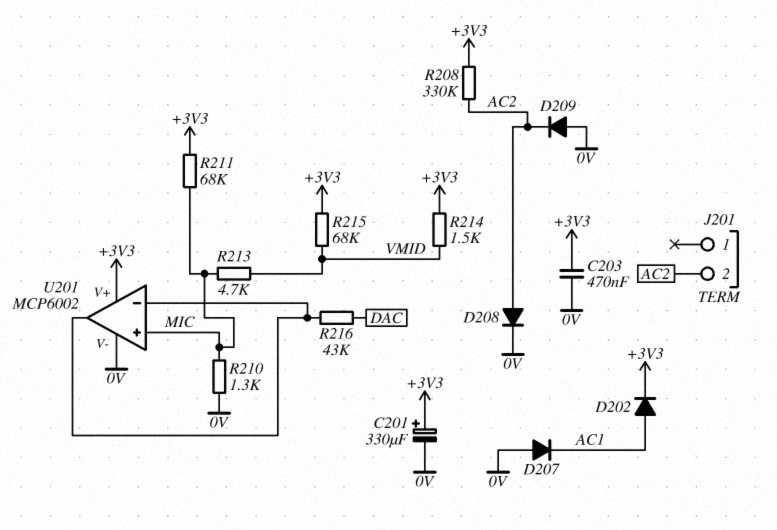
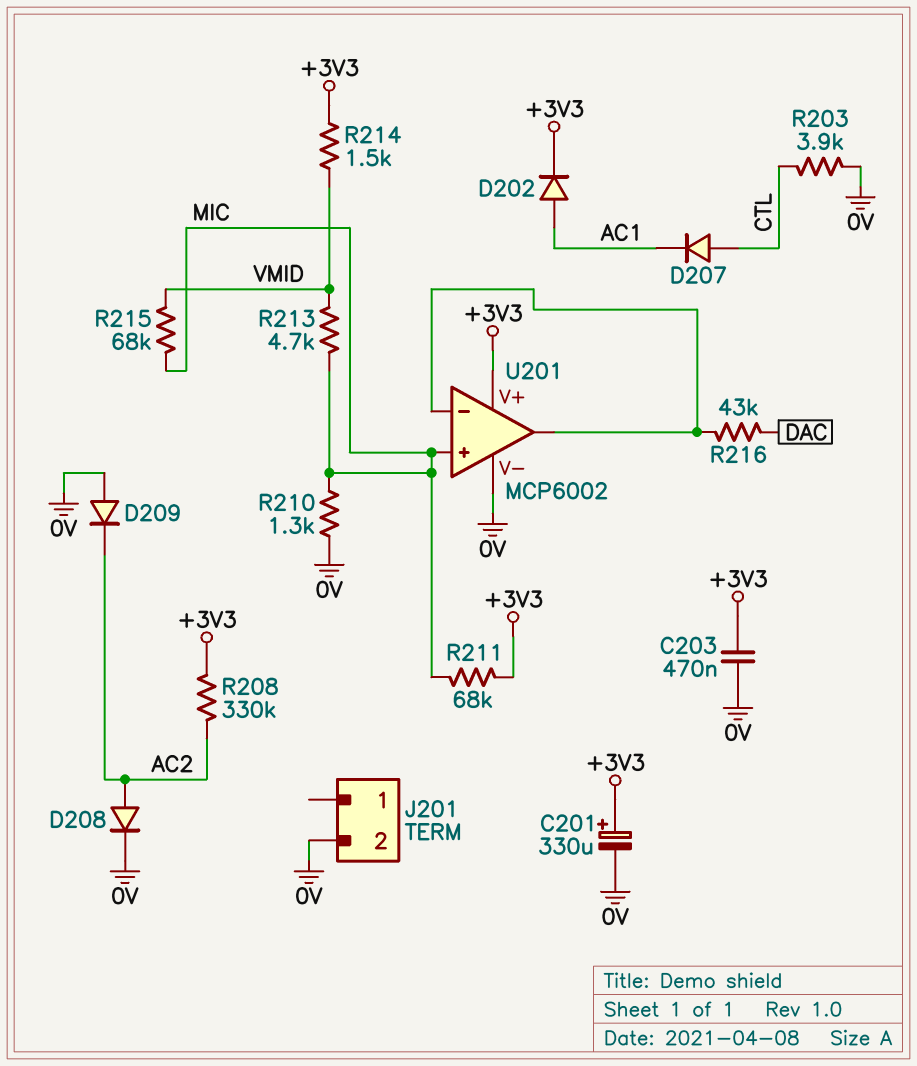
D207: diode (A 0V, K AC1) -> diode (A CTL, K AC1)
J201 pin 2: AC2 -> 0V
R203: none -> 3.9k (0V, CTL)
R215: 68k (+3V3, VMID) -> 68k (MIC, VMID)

----------------

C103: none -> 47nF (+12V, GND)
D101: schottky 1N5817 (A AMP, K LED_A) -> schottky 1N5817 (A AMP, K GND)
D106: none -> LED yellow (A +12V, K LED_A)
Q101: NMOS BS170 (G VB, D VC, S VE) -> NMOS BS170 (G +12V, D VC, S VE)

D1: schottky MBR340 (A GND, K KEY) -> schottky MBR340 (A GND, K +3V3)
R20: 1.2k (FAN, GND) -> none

----------------

*Work task:* The answer is a number alone: how many lines of the data contain the string "schottky"?

*Response to this task:* 2